A word-for-word copy of the line containing "green bowling pin: 2 -> 3" and every following line to the end of the data below is all the answer should hold.
─── Record set
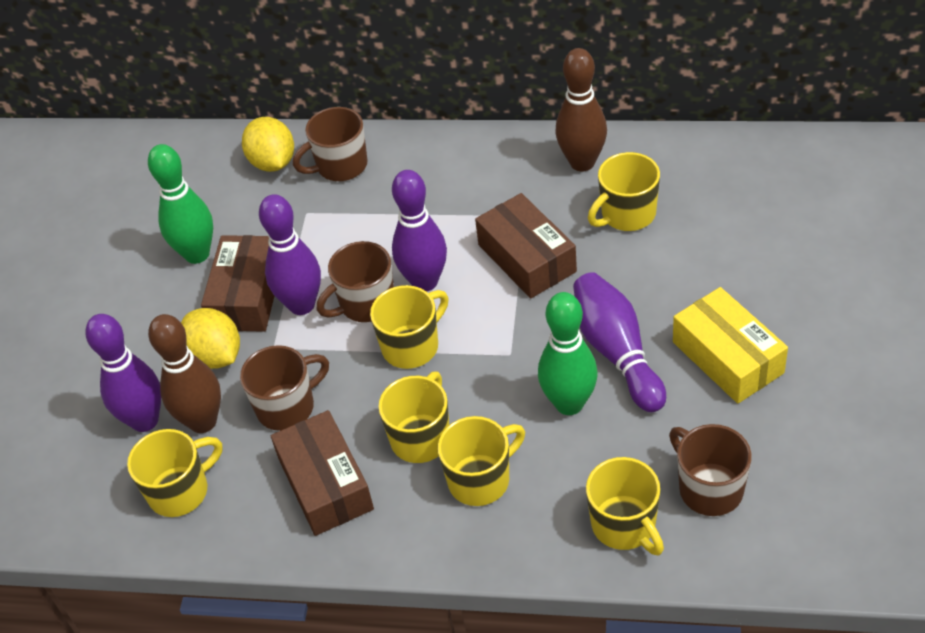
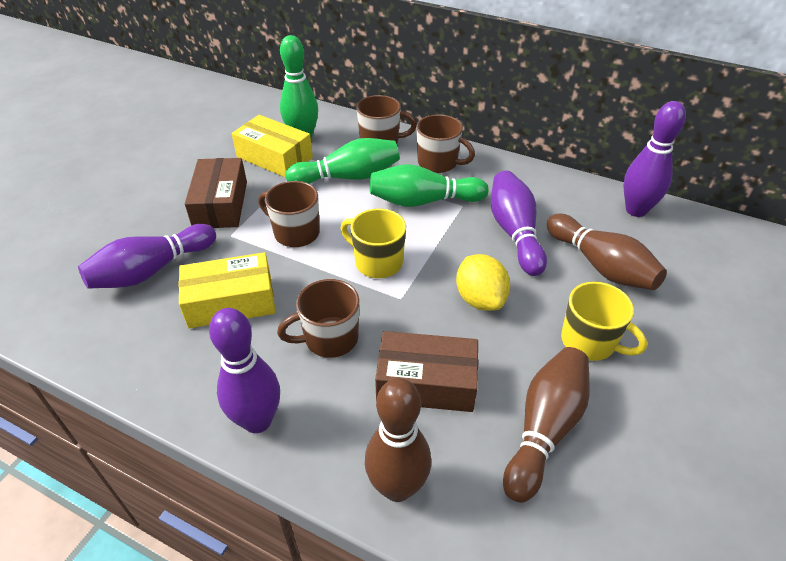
brown bowling pin: 2 -> 3
brown box: 3 -> 2
green bowling pin: 2 -> 3
yellow box: 1 -> 2
yellow lemon: 2 -> 1
yellow mug: 6 -> 2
──────
- _Response box_:
green bowling pin: 2 -> 3
yellow box: 1 -> 2
yellow lemon: 2 -> 1
yellow mug: 6 -> 2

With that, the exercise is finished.